◆ About this exercise: Return the entries below exactly as written.

[Start of Attachment]

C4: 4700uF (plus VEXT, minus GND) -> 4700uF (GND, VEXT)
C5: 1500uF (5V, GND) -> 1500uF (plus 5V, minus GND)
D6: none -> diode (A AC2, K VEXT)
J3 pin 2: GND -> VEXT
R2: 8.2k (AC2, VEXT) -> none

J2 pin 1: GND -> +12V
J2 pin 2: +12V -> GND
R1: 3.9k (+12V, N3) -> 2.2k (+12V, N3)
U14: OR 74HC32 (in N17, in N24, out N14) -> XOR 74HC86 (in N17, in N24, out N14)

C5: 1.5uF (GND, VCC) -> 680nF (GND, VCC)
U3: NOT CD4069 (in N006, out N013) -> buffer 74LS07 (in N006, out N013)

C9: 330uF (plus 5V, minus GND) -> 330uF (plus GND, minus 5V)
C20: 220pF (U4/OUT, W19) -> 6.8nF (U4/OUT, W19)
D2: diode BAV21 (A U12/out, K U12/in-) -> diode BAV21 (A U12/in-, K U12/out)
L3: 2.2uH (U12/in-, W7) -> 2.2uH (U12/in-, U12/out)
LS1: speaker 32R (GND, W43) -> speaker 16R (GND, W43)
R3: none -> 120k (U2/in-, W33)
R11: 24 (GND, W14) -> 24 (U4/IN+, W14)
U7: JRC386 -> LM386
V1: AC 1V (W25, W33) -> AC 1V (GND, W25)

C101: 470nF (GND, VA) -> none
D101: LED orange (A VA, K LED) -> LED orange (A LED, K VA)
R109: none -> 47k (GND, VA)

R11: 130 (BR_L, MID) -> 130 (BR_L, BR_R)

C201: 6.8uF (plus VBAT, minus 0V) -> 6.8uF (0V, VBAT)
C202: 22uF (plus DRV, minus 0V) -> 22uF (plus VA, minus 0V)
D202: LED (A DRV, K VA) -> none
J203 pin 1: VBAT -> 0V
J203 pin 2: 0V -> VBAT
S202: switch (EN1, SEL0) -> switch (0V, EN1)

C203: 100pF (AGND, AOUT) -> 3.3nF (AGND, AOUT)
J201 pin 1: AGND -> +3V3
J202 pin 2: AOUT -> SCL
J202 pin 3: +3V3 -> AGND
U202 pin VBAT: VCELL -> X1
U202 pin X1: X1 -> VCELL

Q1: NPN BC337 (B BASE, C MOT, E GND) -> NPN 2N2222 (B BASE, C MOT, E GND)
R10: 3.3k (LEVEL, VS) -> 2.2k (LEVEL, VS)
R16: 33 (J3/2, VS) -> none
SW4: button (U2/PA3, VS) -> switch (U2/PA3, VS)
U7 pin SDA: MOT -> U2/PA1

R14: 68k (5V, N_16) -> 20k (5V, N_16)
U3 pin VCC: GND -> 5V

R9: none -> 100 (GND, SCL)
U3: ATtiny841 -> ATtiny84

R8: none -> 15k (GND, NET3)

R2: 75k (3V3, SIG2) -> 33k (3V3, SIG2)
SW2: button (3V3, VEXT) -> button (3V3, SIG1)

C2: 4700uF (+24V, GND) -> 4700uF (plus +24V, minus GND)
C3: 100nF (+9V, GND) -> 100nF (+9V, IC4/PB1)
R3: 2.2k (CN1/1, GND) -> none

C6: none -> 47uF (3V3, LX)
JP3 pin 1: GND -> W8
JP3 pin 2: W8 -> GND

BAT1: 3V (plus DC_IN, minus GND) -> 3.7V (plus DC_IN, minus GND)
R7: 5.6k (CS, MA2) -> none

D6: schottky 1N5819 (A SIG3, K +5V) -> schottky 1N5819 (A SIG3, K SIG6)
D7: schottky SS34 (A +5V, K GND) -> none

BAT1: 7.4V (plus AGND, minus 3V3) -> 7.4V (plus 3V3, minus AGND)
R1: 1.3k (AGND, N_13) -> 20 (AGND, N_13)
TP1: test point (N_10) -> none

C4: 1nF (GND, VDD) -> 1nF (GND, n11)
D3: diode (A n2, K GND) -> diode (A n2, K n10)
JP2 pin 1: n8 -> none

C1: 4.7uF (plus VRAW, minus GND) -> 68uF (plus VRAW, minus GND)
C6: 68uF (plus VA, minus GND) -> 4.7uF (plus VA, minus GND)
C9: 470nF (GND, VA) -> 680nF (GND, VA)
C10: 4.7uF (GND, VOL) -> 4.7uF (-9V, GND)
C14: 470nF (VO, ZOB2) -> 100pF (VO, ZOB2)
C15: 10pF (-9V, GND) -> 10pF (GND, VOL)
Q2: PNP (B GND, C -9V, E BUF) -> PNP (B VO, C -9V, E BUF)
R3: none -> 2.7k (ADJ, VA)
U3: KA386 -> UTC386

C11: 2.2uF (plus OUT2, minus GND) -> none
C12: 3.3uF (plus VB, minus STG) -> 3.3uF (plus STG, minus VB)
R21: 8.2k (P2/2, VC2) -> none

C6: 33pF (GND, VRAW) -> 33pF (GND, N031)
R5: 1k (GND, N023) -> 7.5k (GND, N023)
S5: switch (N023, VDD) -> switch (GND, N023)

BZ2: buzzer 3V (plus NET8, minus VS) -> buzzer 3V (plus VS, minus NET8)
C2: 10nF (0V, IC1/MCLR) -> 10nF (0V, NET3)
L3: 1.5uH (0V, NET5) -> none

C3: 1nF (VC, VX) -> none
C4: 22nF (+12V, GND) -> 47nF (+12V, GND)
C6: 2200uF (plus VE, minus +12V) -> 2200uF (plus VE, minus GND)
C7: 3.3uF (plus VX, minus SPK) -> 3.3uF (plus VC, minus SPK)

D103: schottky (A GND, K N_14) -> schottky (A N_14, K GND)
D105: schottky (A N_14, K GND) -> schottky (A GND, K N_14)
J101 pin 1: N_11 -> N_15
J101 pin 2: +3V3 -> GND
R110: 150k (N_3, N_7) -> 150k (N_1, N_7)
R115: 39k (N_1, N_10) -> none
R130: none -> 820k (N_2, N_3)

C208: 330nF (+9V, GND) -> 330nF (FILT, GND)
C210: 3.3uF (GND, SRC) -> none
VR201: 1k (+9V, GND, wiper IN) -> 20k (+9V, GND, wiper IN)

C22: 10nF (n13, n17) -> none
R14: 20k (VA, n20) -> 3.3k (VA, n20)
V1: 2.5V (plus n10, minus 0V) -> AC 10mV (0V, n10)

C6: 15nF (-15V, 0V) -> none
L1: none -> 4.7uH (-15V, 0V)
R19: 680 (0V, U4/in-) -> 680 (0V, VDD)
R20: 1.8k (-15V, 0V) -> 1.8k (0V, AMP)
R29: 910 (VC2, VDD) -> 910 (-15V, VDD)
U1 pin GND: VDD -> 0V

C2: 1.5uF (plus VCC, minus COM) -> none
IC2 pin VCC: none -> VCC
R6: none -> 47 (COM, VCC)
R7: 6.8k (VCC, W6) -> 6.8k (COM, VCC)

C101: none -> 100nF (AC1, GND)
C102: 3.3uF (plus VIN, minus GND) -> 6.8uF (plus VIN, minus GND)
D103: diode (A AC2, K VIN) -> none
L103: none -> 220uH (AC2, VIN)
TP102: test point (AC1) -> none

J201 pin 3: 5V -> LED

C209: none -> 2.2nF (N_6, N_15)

[End of Attachment]

◆ Answer:
C4: 4700uF (plus VEXT, minus GND) -> 4700uF (GND, VEXT)
C5: 1500uF (5V, GND) -> 1500uF (plus 5V, minus GND)
D6: none -> diode (A AC2, K VEXT)
J3 pin 2: GND -> VEXT
R2: 8.2k (AC2, VEXT) -> none

J2 pin 1: GND -> +12V
J2 pin 2: +12V -> GND
R1: 3.9k (+12V, N3) -> 2.2k (+12V, N3)
U14: OR 74HC32 (in N17, in N24, out N14) -> XOR 74HC86 (in N17, in N24, out N14)

C5: 1.5uF (GND, VCC) -> 680nF (GND, VCC)
U3: NOT CD4069 (in N006, out N013) -> buffer 74LS07 (in N006, out N013)

C9: 330uF (plus 5V, minus GND) -> 330uF (plus GND, minus 5V)
C20: 220pF (U4/OUT, W19) -> 6.8nF (U4/OUT, W19)
D2: diode BAV21 (A U12/out, K U12/in-) -> diode BAV21 (A U12/in-, K U12/out)
L3: 2.2uH (U12/in-, W7) -> 2.2uH (U12/in-, U12/out)
LS1: speaker 32R (GND, W43) -> speaker 16R (GND, W43)
R3: none -> 120k (U2/in-, W33)
R11: 24 (GND, W14) -> 24 (U4/IN+, W14)
U7: JRC386 -> LM386
V1: AC 1V (W25, W33) -> AC 1V (GND, W25)

C101: 470nF (GND, VA) -> none
D101: LED orange (A VA, K LED) -> LED orange (A LED, K VA)
R109: none -> 47k (GND, VA)

R11: 130 (BR_L, MID) -> 130 (BR_L, BR_R)

C201: 6.8uF (plus VBAT, minus 0V) -> 6.8uF (0V, VBAT)
C202: 22uF (plus DRV, minus 0V) -> 22uF (plus VA, minus 0V)
D202: LED (A DRV, K VA) -> none
J203 pin 1: VBAT -> 0V
J203 pin 2: 0V -> VBAT
S202: switch (EN1, SEL0) -> switch (0V, EN1)

C203: 100pF (AGND, AOUT) -> 3.3nF (AGND, AOUT)
J201 pin 1: AGND -> +3V3
J202 pin 2: AOUT -> SCL
J202 pin 3: +3V3 -> AGND
U202 pin VBAT: VCELL -> X1
U202 pin X1: X1 -> VCELL

Q1: NPN BC337 (B BASE, C MOT, E GND) -> NPN 2N2222 (B BASE, C MOT, E GND)
R10: 3.3k (LEVEL, VS) -> 2.2k (LEVEL, VS)
R16: 33 (J3/2, VS) -> none
SW4: button (U2/PA3, VS) -> switch (U2/PA3, VS)
U7 pin SDA: MOT -> U2/PA1

R14: 68k (5V, N_16) -> 20k (5V, N_16)
U3 pin VCC: GND -> 5V

R9: none -> 100 (GND, SCL)
U3: ATtiny841 -> ATtiny84

R8: none -> 15k (GND, NET3)

R2: 75k (3V3, SIG2) -> 33k (3V3, SIG2)
SW2: button (3V3, VEXT) -> button (3V3, SIG1)

C2: 4700uF (+24V, GND) -> 4700uF (plus +24V, minus GND)
C3: 100nF (+9V, GND) -> 100nF (+9V, IC4/PB1)
R3: 2.2k (CN1/1, GND) -> none

C6: none -> 47uF (3V3, LX)
JP3 pin 1: GND -> W8
JP3 pin 2: W8 -> GND

BAT1: 3V (plus DC_IN, minus GND) -> 3.7V (plus DC_IN, minus GND)
R7: 5.6k (CS, MA2) -> none

D6: schottky 1N5819 (A SIG3, K +5V) -> schottky 1N5819 (A SIG3, K SIG6)
D7: schottky SS34 (A +5V, K GND) -> none

BAT1: 7.4V (plus AGND, minus 3V3) -> 7.4V (plus 3V3, minus AGND)
R1: 1.3k (AGND, N_13) -> 20 (AGND, N_13)
TP1: test point (N_10) -> none

C4: 1nF (GND, VDD) -> 1nF (GND, n11)
D3: diode (A n2, K GND) -> diode (A n2, K n10)
JP2 pin 1: n8 -> none

C1: 4.7uF (plus VRAW, minus GND) -> 68uF (plus VRAW, minus GND)
C6: 68uF (plus VA, minus GND) -> 4.7uF (plus VA, minus GND)
C9: 470nF (GND, VA) -> 680nF (GND, VA)
C10: 4.7uF (GND, VOL) -> 4.7uF (-9V, GND)
C14: 470nF (VO, ZOB2) -> 100pF (VO, ZOB2)
C15: 10pF (-9V, GND) -> 10pF (GND, VOL)
Q2: PNP (B GND, C -9V, E BUF) -> PNP (B VO, C -9V, E BUF)
R3: none -> 2.7k (ADJ, VA)
U3: KA386 -> UTC386

C11: 2.2uF (plus OUT2, minus GND) -> none
C12: 3.3uF (plus VB, minus STG) -> 3.3uF (plus STG, minus VB)
R21: 8.2k (P2/2, VC2) -> none

C6: 33pF (GND, VRAW) -> 33pF (GND, N031)
R5: 1k (GND, N023) -> 7.5k (GND, N023)
S5: switch (N023, VDD) -> switch (GND, N023)

BZ2: buzzer 3V (plus NET8, minus VS) -> buzzer 3V (plus VS, minus NET8)
C2: 10nF (0V, IC1/MCLR) -> 10nF (0V, NET3)
L3: 1.5uH (0V, NET5) -> none

C3: 1nF (VC, VX) -> none
C4: 22nF (+12V, GND) -> 47nF (+12V, GND)
C6: 2200uF (plus VE, minus +12V) -> 2200uF (plus VE, minus GND)
C7: 3.3uF (plus VX, minus SPK) -> 3.3uF (plus VC, minus SPK)

D103: schottky (A GND, K N_14) -> schottky (A N_14, K GND)
D105: schottky (A N_14, K GND) -> schottky (A GND, K N_14)
J101 pin 1: N_11 -> N_15
J101 pin 2: +3V3 -> GND
R110: 150k (N_3, N_7) -> 150k (N_1, N_7)
R115: 39k (N_1, N_10) -> none
R130: none -> 820k (N_2, N_3)

C208: 330nF (+9V, GND) -> 330nF (FILT, GND)
C210: 3.3uF (GND, SRC) -> none
VR201: 1k (+9V, GND, wiper IN) -> 20k (+9V, GND, wiper IN)

C22: 10nF (n13, n17) -> none
R14: 20k (VA, n20) -> 3.3k (VA, n20)
V1: 2.5V (plus n10, minus 0V) -> AC 10mV (0V, n10)

C6: 15nF (-15V, 0V) -> none
L1: none -> 4.7uH (-15V, 0V)
R19: 680 (0V, U4/in-) -> 680 (0V, VDD)
R20: 1.8k (-15V, 0V) -> 1.8k (0V, AMP)
R29: 910 (VC2, VDD) -> 910 (-15V, VDD)
U1 pin GND: VDD -> 0V

C2: 1.5uF (plus VCC, minus COM) -> none
IC2 pin VCC: none -> VCC
R6: none -> 47 (COM, VCC)
R7: 6.8k (VCC, W6) -> 6.8k (COM, VCC)

C101: none -> 100nF (AC1, GND)
C102: 3.3uF (plus VIN, minus GND) -> 6.8uF (plus VIN, minus GND)
D103: diode (A AC2, K VIN) -> none
L103: none -> 220uH (AC2, VIN)
TP102: test point (AC1) -> none

J201 pin 3: 5V -> LED

C209: none -> 2.2nF (N_6, N_15)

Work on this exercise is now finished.